» DESCRIPTION OF THE TASK
Change every "Where is" in the material below to "Where can I find", leaving everything else the same.

*****

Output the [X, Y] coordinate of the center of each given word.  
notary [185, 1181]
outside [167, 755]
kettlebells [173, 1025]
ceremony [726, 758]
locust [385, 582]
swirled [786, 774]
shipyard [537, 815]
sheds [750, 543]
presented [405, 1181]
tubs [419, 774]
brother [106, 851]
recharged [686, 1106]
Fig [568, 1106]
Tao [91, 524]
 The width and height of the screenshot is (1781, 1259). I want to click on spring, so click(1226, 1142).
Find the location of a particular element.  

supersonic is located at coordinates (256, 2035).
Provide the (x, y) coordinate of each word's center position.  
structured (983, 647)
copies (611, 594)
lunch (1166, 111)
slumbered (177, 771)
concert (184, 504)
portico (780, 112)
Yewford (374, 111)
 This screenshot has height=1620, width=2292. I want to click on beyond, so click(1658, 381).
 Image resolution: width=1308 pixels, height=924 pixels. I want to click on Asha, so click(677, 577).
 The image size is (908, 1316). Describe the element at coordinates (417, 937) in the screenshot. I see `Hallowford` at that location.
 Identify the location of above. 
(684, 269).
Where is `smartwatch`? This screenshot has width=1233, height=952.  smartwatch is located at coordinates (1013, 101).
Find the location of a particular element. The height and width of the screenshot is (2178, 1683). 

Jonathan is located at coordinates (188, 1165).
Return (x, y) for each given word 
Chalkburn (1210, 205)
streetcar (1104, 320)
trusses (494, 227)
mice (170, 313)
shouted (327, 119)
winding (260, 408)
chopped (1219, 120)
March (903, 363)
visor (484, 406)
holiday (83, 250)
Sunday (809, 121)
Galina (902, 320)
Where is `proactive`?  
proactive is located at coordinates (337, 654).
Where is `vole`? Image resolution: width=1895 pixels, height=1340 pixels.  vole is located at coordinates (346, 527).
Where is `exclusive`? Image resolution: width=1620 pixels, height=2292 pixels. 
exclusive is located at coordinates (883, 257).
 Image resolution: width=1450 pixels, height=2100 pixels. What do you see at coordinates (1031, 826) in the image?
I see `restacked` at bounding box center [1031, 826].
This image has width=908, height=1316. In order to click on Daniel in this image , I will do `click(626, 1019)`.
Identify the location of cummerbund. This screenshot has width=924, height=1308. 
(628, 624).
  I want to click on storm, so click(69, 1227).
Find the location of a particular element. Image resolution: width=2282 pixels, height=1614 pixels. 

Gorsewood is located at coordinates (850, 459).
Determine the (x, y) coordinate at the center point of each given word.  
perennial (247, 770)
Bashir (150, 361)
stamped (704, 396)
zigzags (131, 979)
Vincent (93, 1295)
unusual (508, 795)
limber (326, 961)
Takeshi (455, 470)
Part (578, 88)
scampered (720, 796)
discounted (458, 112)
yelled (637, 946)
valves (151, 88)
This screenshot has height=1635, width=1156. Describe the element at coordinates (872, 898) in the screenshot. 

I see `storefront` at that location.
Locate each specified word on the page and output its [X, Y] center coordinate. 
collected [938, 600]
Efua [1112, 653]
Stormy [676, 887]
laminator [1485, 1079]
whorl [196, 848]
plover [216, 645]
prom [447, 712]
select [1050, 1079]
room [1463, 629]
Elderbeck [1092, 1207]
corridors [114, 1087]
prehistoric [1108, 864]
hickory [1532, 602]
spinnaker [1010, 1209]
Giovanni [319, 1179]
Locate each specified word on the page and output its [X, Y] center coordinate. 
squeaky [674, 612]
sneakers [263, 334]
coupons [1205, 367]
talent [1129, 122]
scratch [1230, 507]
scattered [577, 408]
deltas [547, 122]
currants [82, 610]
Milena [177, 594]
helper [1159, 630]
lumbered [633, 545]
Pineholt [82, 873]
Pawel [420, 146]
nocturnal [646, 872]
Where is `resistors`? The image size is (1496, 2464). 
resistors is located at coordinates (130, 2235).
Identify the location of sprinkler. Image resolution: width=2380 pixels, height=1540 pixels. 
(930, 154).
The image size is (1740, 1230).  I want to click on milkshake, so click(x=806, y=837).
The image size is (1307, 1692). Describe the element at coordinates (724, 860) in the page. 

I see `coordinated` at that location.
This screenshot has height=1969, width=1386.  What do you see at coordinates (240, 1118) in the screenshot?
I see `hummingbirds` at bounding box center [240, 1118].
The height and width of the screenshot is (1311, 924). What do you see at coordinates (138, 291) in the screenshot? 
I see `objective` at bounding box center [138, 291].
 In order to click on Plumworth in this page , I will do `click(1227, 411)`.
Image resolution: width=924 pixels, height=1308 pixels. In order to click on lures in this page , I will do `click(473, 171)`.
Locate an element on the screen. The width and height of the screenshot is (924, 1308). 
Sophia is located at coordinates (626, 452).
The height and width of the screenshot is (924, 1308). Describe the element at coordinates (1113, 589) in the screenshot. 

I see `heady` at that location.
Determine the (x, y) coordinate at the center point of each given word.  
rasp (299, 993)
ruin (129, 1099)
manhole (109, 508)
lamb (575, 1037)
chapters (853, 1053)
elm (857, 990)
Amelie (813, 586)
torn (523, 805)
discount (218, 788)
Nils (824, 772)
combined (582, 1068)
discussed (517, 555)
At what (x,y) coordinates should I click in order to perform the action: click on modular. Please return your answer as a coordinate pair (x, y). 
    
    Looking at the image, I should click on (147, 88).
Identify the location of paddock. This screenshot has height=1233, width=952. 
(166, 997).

*****

» FULL SOLUTION
Output the [X, Y] coordinate of the center of each given word.  
notary [185, 1181]
outside [167, 755]
kettlebells [173, 1025]
ceremony [726, 758]
locust [385, 582]
swirled [786, 774]
shipyard [537, 815]
sheds [750, 543]
presented [405, 1181]
tubs [419, 774]
brother [106, 851]
recharged [686, 1106]
Fig [568, 1106]
Tao [91, 524]
 The width and height of the screenshot is (1781, 1259). I want to click on spring, so click(1226, 1142).
Find the location of a particular element.  

supersonic is located at coordinates (256, 2035).
Provide the (x, y) coordinate of each word's center position.  
structured (983, 647)
copies (611, 594)
lunch (1166, 111)
slumbered (177, 771)
concert (184, 504)
portico (780, 112)
Yewford (374, 111)
 This screenshot has height=1620, width=2292. I want to click on beyond, so click(1658, 381).
 Image resolution: width=1308 pixels, height=924 pixels. I want to click on Asha, so click(677, 577).
 The image size is (908, 1316). Describe the element at coordinates (417, 937) in the screenshot. I see `Hallowford` at that location.
 Identify the location of above. 
(684, 269).
Where can I find `smartwatch`? This screenshot has width=1233, height=952.  smartwatch is located at coordinates (1013, 101).
Find the location of a particular element. The height and width of the screenshot is (2178, 1683). 

Jonathan is located at coordinates (188, 1165).
Return (x, y) for each given word 
Chalkburn (1210, 205)
streetcar (1104, 320)
trusses (494, 227)
mice (170, 313)
shouted (327, 119)
winding (260, 408)
chopped (1219, 120)
March (903, 363)
visor (484, 406)
holiday (83, 250)
Sunday (809, 121)
Galina (902, 320)
Where can I find `proactive`?  
proactive is located at coordinates (337, 654).
Where can I find `vole`? Image resolution: width=1895 pixels, height=1340 pixels.  vole is located at coordinates (346, 527).
Where can I find `exclusive`? Image resolution: width=1620 pixels, height=2292 pixels. 
exclusive is located at coordinates (883, 257).
 Image resolution: width=1450 pixels, height=2100 pixels. What do you see at coordinates (1031, 826) in the image?
I see `restacked` at bounding box center [1031, 826].
This image has width=908, height=1316. In order to click on Daniel in this image , I will do `click(626, 1019)`.
Identify the location of cummerbund. This screenshot has width=924, height=1308. 
(628, 624).
  I want to click on storm, so click(69, 1227).
Find the location of a particular element. Image resolution: width=2282 pixels, height=1614 pixels. 

Gorsewood is located at coordinates (850, 459).
Determine the (x, y) coordinate at the center point of each given word.  
perennial (247, 770)
Bashir (150, 361)
stamped (704, 396)
zigzags (131, 979)
Vincent (93, 1295)
unusual (508, 795)
limber (326, 961)
Takeshi (455, 470)
Part (578, 88)
scampered (720, 796)
discounted (458, 112)
yelled (637, 946)
valves (151, 88)
This screenshot has height=1635, width=1156. Describe the element at coordinates (872, 898) in the screenshot. 

I see `storefront` at that location.
Locate each specified word on the page and output its [X, Y] center coordinate. 
collected [938, 600]
Efua [1112, 653]
Stormy [676, 887]
laminator [1485, 1079]
whorl [196, 848]
plover [216, 645]
prom [447, 712]
select [1050, 1079]
room [1463, 629]
Elderbeck [1092, 1207]
corridors [114, 1087]
prehistoric [1108, 864]
hickory [1532, 602]
spinnaker [1010, 1209]
Giovanni [319, 1179]
Locate each specified word on the page and output its [X, Y] center coordinate. 
squeaky [674, 612]
sneakers [263, 334]
coupons [1205, 367]
talent [1129, 122]
scratch [1230, 507]
scattered [577, 408]
deltas [547, 122]
currants [82, 610]
Milena [177, 594]
helper [1159, 630]
lumbered [633, 545]
Pineholt [82, 873]
Pawel [420, 146]
nocturnal [646, 872]
Where can I find `resistors`? The image size is (1496, 2464). 
resistors is located at coordinates (130, 2235).
Identify the location of sprinkler. Image resolution: width=2380 pixels, height=1540 pixels. 
(930, 154).
The image size is (1740, 1230).  I want to click on milkshake, so click(x=806, y=837).
The image size is (1307, 1692). Describe the element at coordinates (724, 860) in the page. 

I see `coordinated` at that location.
This screenshot has height=1969, width=1386.  What do you see at coordinates (240, 1118) in the screenshot?
I see `hummingbirds` at bounding box center [240, 1118].
The height and width of the screenshot is (1311, 924). What do you see at coordinates (138, 291) in the screenshot? 
I see `objective` at bounding box center [138, 291].
 In order to click on Plumworth in this page , I will do `click(1227, 411)`.
Image resolution: width=924 pixels, height=1308 pixels. In order to click on lures in this page , I will do `click(473, 171)`.
Locate an element on the screen. The width and height of the screenshot is (924, 1308). 
Sophia is located at coordinates (626, 452).
The height and width of the screenshot is (924, 1308). Describe the element at coordinates (1113, 589) in the screenshot. 

I see `heady` at that location.
Determine the (x, y) coordinate at the center point of each given word.  
rasp (299, 993)
ruin (129, 1099)
manhole (109, 508)
lamb (575, 1037)
chapters (853, 1053)
elm (857, 990)
Amelie (813, 586)
torn (523, 805)
discount (218, 788)
Nils (824, 772)
combined (582, 1068)
discussed (517, 555)
At what (x,y) coordinates should I click in order to perform the action: click on modular. Please return your answer as a coordinate pair (x, y). 
    
    Looking at the image, I should click on (147, 88).
Identify the location of paddock. This screenshot has height=1233, width=952. 
(166, 997).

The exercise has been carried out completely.